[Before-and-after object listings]
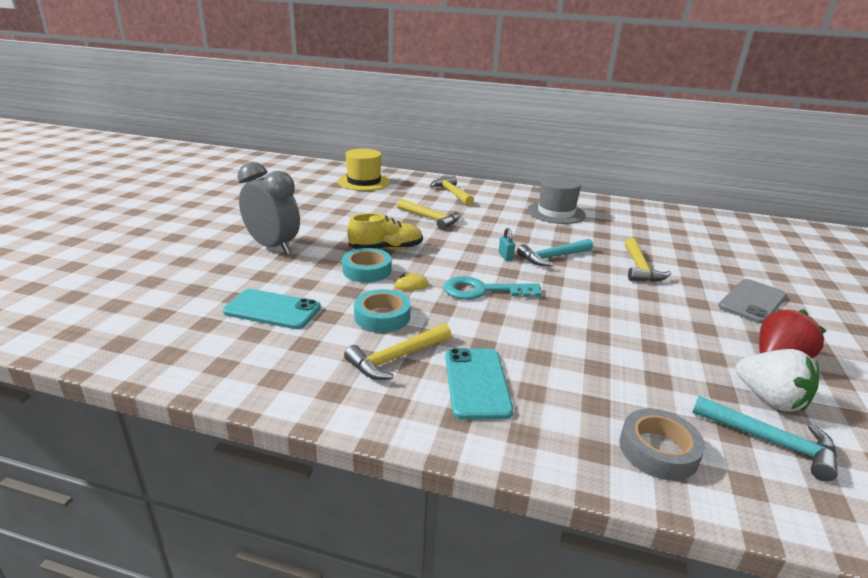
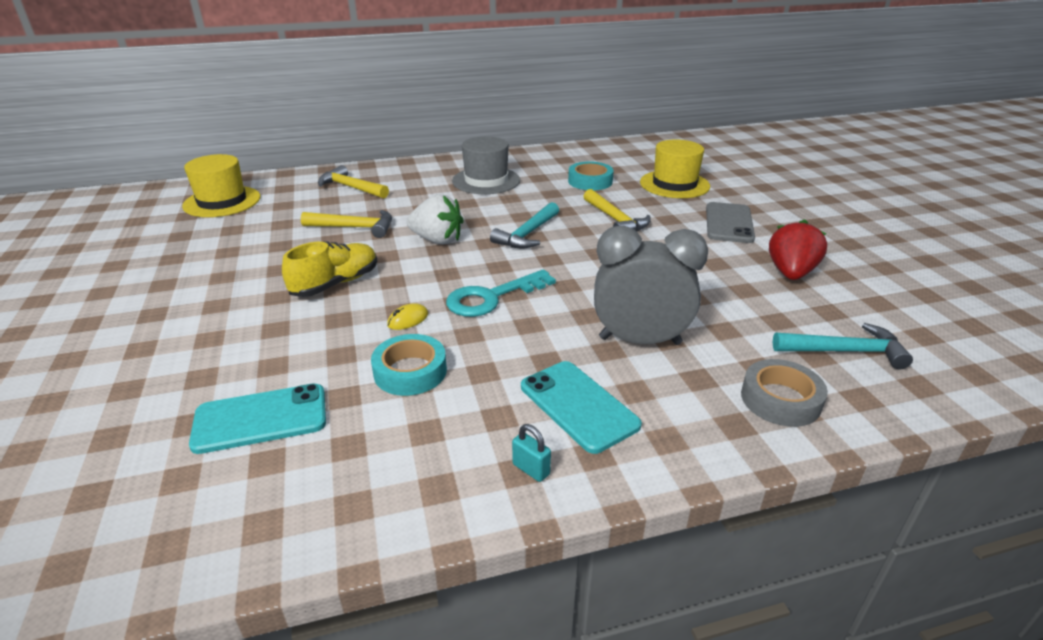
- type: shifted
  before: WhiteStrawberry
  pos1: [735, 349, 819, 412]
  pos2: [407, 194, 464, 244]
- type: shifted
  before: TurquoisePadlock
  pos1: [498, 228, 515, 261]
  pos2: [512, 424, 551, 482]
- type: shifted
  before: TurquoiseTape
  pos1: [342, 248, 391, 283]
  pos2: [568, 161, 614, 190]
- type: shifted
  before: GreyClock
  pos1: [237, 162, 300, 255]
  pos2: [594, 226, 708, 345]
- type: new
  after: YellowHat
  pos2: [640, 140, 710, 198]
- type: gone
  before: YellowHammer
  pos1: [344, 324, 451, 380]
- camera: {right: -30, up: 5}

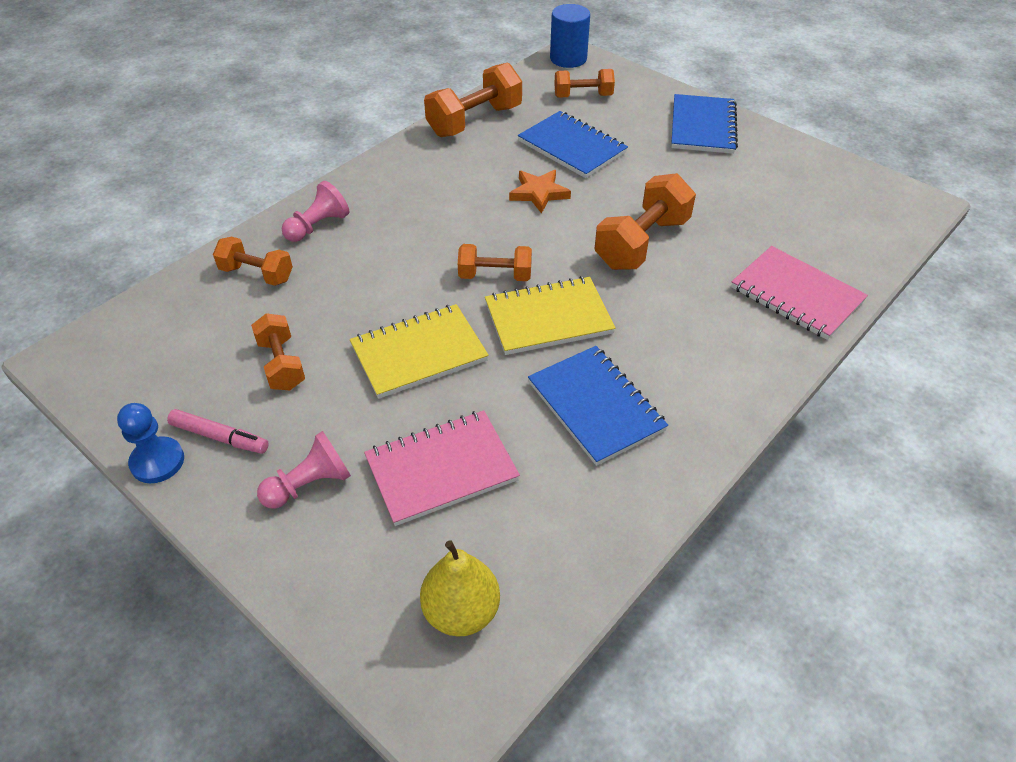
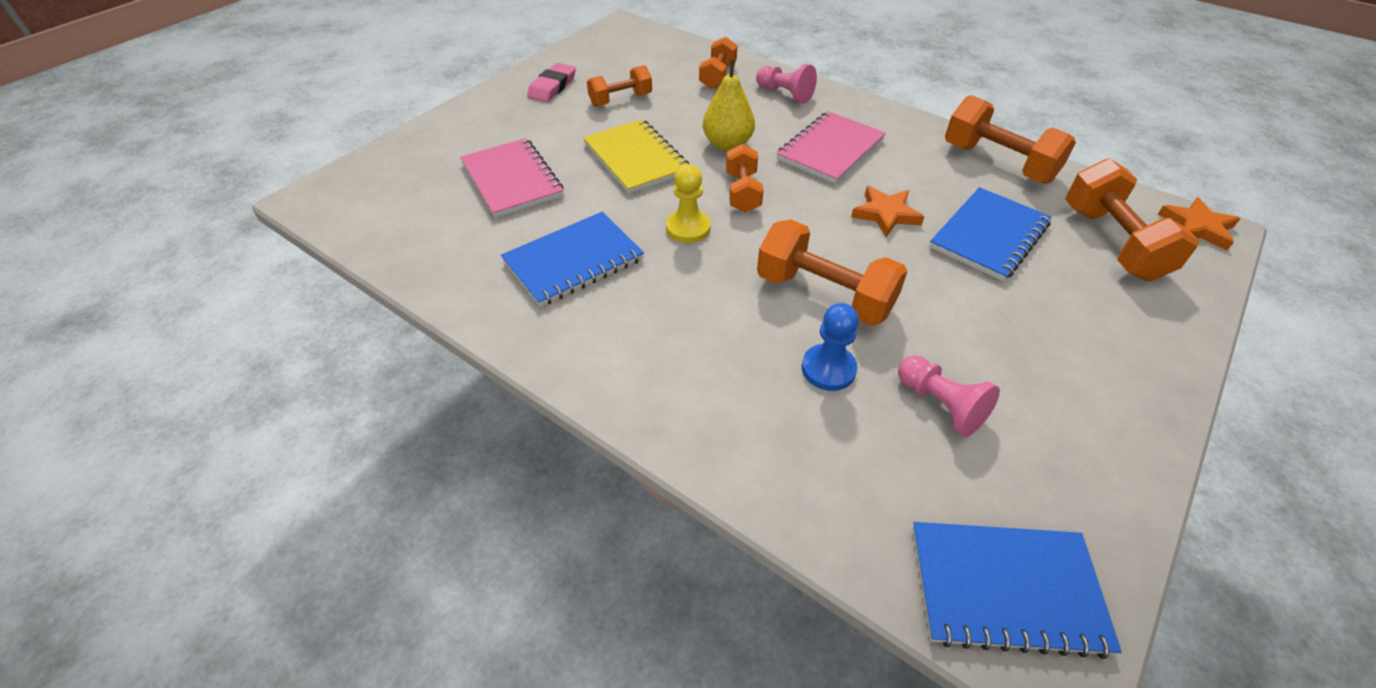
- type: swapped
  before: PinkMarker
  after: PinkEraser
  pos1: [167, 409, 269, 454]
  pos2: [527, 63, 576, 102]
- type: swapped
  before: YellowNotebook
  after: YellowPawn
  pos1: [485, 276, 616, 355]
  pos2: [666, 164, 711, 243]
- type: shifted
  before: YellowPear
  pos1: [420, 540, 500, 637]
  pos2: [703, 60, 755, 151]
- type: shifted
  before: PinkNotebook
  pos1: [731, 246, 868, 340]
  pos2: [776, 111, 886, 184]
- type: shifted
  before: BluePawn
  pos1: [117, 403, 184, 483]
  pos2: [802, 303, 859, 391]
- type: shifted
  before: PinkPawn
  pos1: [257, 431, 351, 509]
  pos2: [898, 355, 1000, 437]
- type: shifted
  before: BlueNotebook
  pos1: [671, 94, 738, 154]
  pos2: [912, 522, 1122, 659]
- type: scaled
  before: OrangeDumbbell
  pos1: [554, 69, 615, 98]
  pos2: [1065, 158, 1199, 281]
  scale: 1.61
- type: swapped
  before: BlueCylinder
  after: OrangeStar
  pos1: [550, 4, 590, 68]
  pos2: [1158, 197, 1240, 250]
- camera: {right: 85, up: 0}

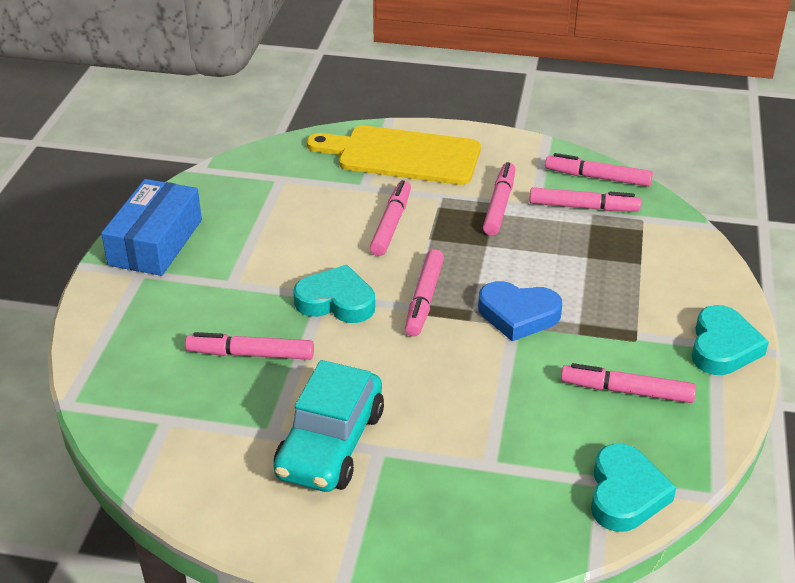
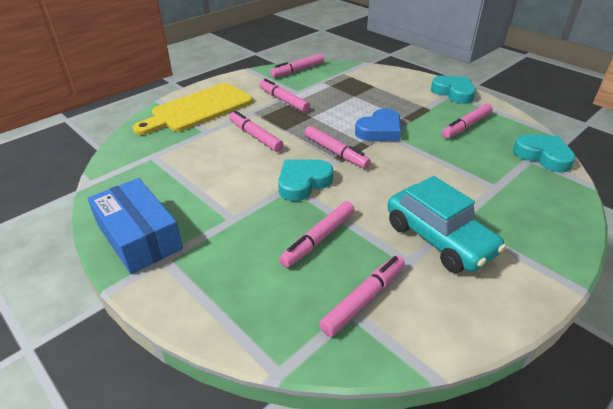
- type: shifted
  before: PinkMarker
  pos1: [529, 187, 641, 212]
  pos2: [319, 255, 405, 337]
- camera: {right: -55, up: 0}

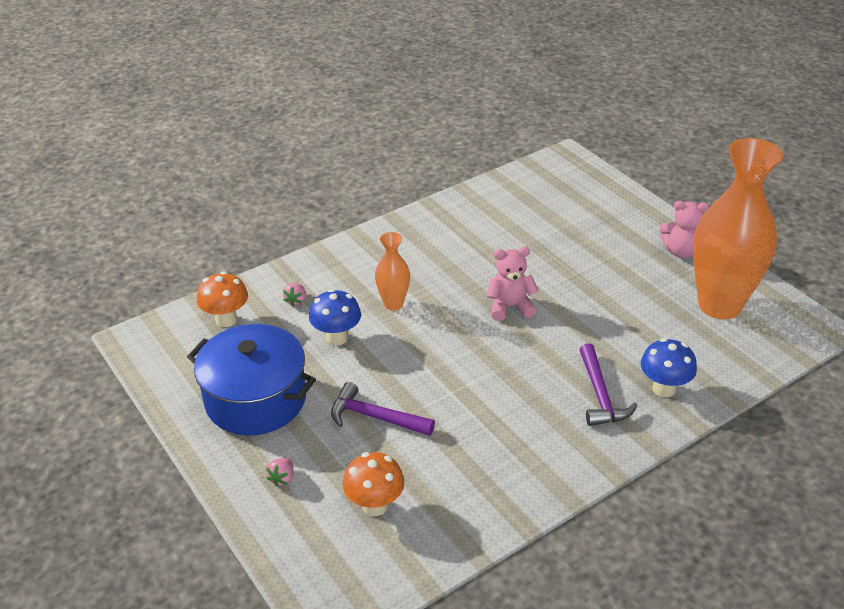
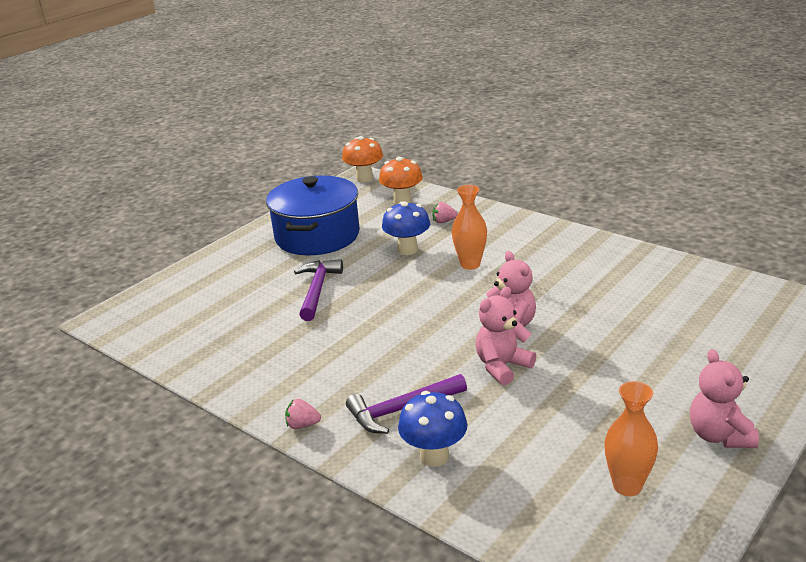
- type: shifted
  before: PinkStrawberry
  pos1: [266, 458, 294, 487]
  pos2: [285, 399, 321, 429]
- type: shifted
  before: OrangeMushroom
  pos1: [343, 452, 404, 516]
  pos2: [342, 136, 383, 183]
- type: new
  after: PinkTeddyBear
  pos2: [476, 287, 536, 385]
- type: scaled
  before: OrangeVase
  pos1: [693, 138, 783, 319]
  pos2: [604, 381, 658, 496]
  scale: 0.46
- camera: {right: 75, up: -10}

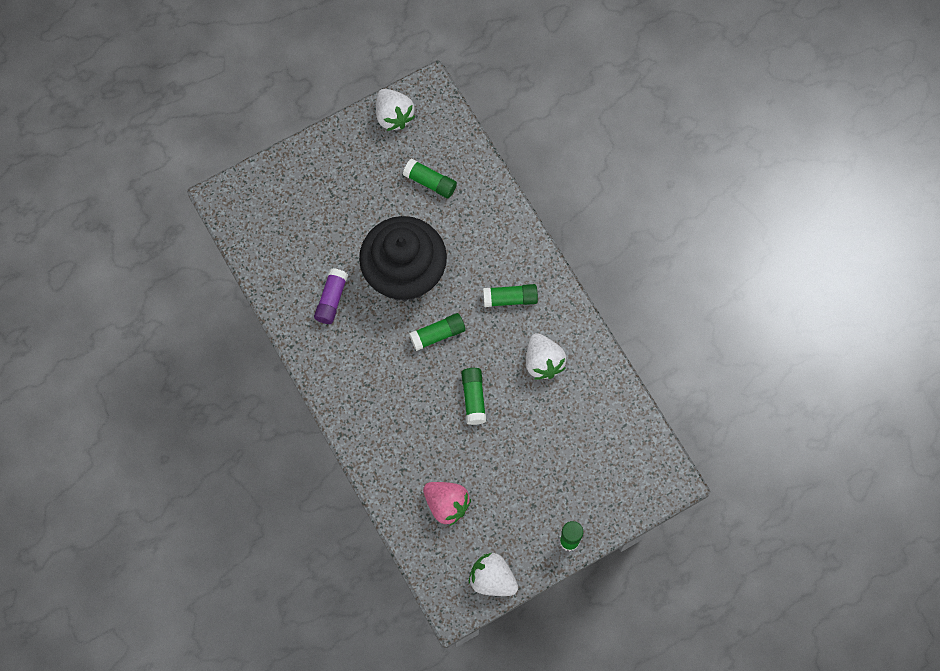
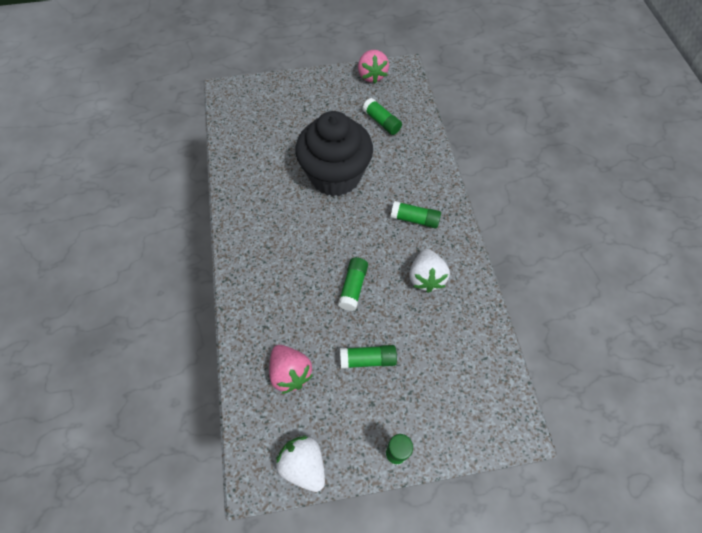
- type: shifted
  before: GreenGlueStick
  pos1: [409, 313, 465, 351]
  pos2: [340, 345, 397, 369]
- type: repainted
  before: WhiteStrawberry
  after: PinkStrawberry
  pos1: [376, 89, 415, 131]
  pos2: [358, 50, 389, 83]
- type: gone
  before: PurpleGlueStick
  pos1: [314, 268, 348, 324]
- camera: {right: 20, up: -10}

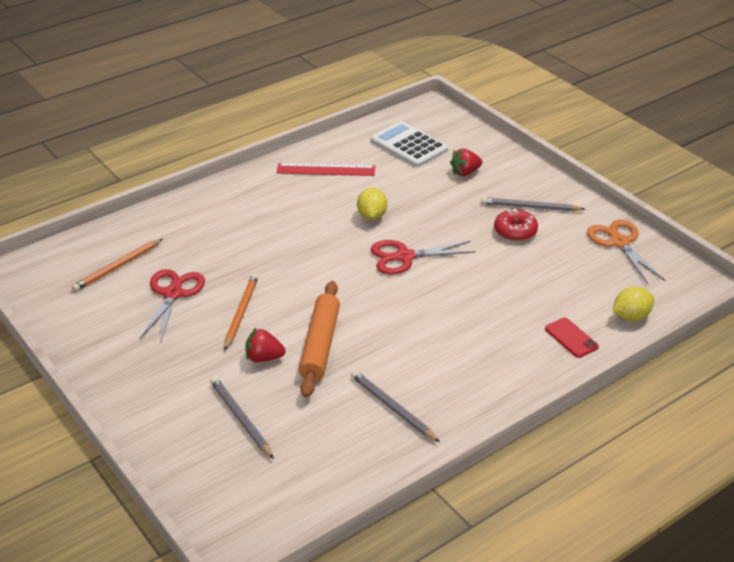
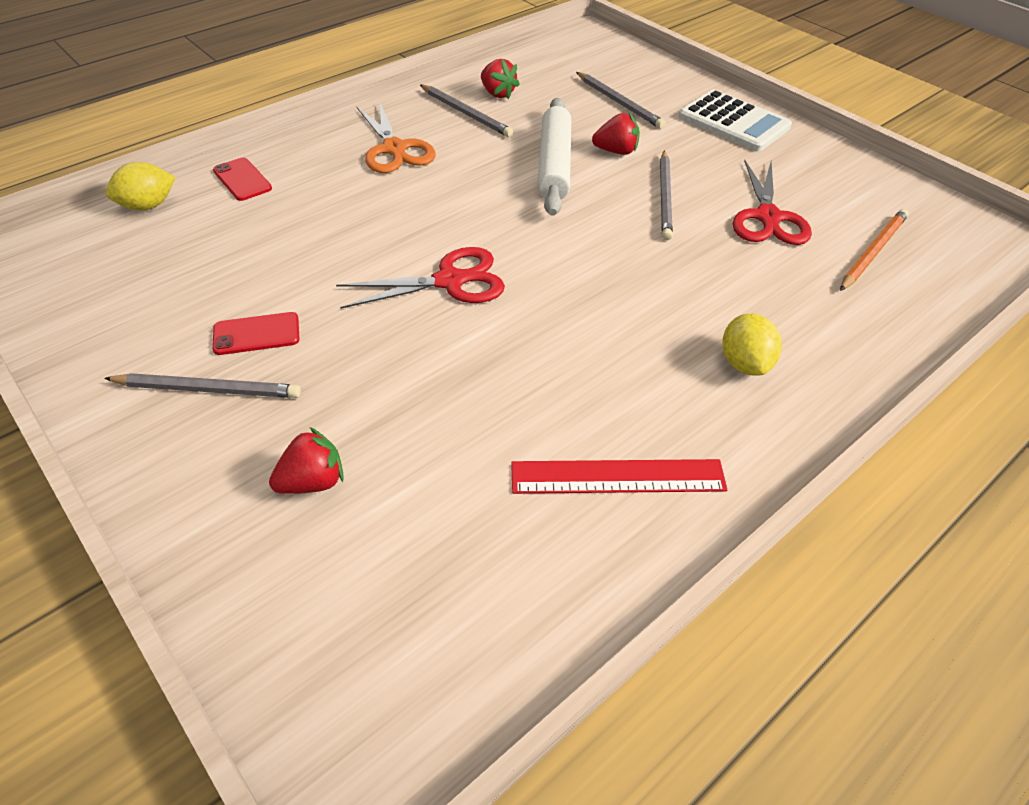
- type: swapped
  before: RedDonut
  after: RedPhone
  pos1: [494, 209, 538, 241]
  pos2: [212, 312, 299, 355]
- type: shifted
  before: OrangeScissors
  pos1: [587, 220, 665, 284]
  pos2: [356, 100, 436, 173]
- type: new
  after: RedStrawberry
  pos2: [481, 59, 520, 99]
- type: repainted
  before: OrangeRollingPin
  after: WhiteRollingPin
  pos1: [299, 281, 340, 398]
  pos2: [538, 98, 571, 216]
- type: repainted
  before: OrangePencil
  after: GreyPencil
  pos1: [224, 273, 258, 351]
  pos2: [660, 150, 673, 241]
- type: shifted
  before: WhiteCalculator
  pos1: [371, 121, 448, 167]
  pos2: [678, 89, 792, 152]
- type: shifted
  before: YellowLemon
  pos1: [357, 188, 387, 220]
  pos2: [722, 313, 782, 376]
- camera: {right: 175, up: 10}

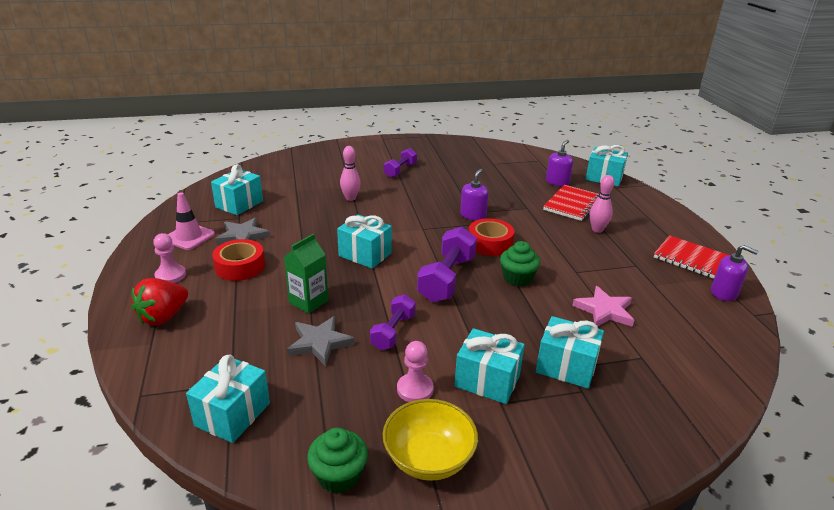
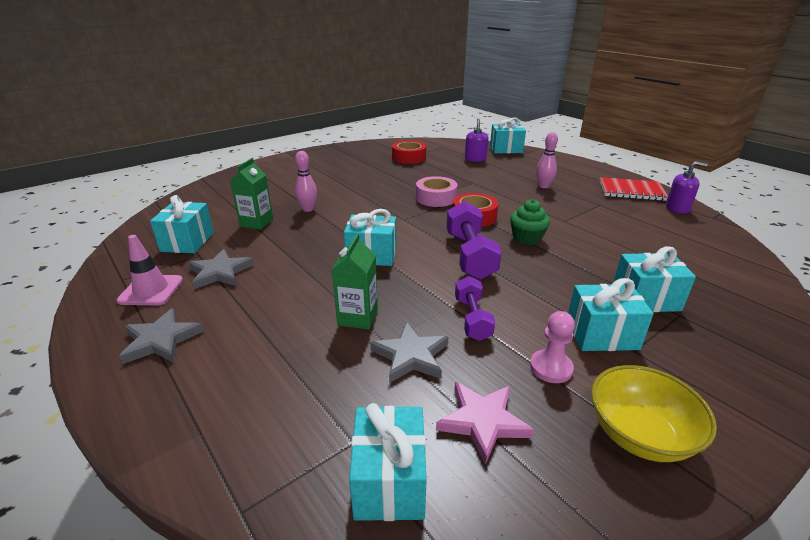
- type: swapped
  before: PinkPawn
  after: GreyStar
  pos1: [153, 233, 186, 283]
  pos2: [119, 308, 204, 364]
- type: new
  after: GreenCarton
  pos2: [230, 158, 273, 230]
- type: shifted
  before: RedTape
  pos1: [212, 239, 265, 281]
  pos2: [392, 141, 426, 164]
- type: swapped
  before: PurpleSoapDispenser
  after: PinkTape
  pos1: [460, 169, 489, 220]
  pos2: [416, 176, 458, 207]
- type: shifted
  before: PinkStar
  pos1: [572, 286, 634, 327]
  pos2: [436, 382, 534, 465]
- type: gone
  before: RedStrawberry
  pos1: [131, 278, 188, 326]
- type: gone
  before: GreenCupcake
  pos1: [307, 428, 368, 493]
- type: gone
  before: PurpleDumbbell
  pos1: [384, 148, 417, 178]
- type: gone
  before: RedNotebook
  pos1: [543, 185, 599, 221]
- camera: {right: -25, up: 0}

Exercise instructions: Return a word-for-word copy of the lines above from the one holding "pos1: [342, 248, 391, 283]" through the one holding "before: YellowHammer", with both of them included and nothing besides.

Output for this task:
  pos1: [342, 248, 391, 283]
  pos2: [568, 161, 614, 190]
- type: shifted
  before: GreyClock
  pos1: [237, 162, 300, 255]
  pos2: [594, 226, 708, 345]
- type: new
  after: YellowHat
  pos2: [640, 140, 710, 198]
- type: gone
  before: YellowHammer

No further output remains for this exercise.